--- start of Dataset extract ---

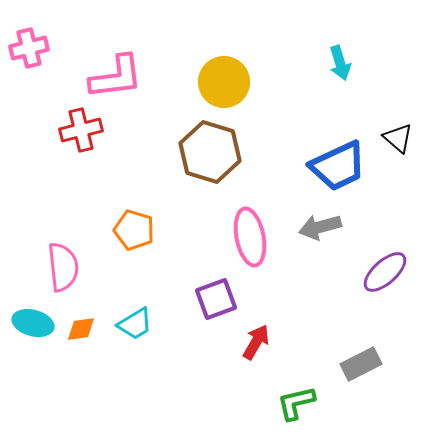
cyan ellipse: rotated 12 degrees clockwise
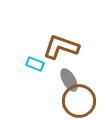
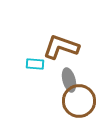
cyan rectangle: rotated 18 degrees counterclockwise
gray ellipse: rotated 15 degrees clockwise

--- end of Dataset extract ---
--- start of Dataset extract ---

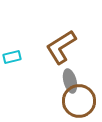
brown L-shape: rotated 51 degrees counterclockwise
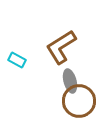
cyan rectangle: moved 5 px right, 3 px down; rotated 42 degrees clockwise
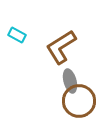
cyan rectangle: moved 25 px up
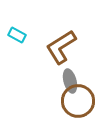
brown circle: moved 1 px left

--- end of Dataset extract ---

Exercise description: Reproduce the stretch of the entries above from the line containing "cyan rectangle: rotated" through the line containing "gray ellipse: rotated 15 degrees clockwise", substituting "green" for "gray" and leaving everything else unchanged.

Exercise result:
cyan rectangle: rotated 18 degrees counterclockwise
green ellipse: rotated 15 degrees clockwise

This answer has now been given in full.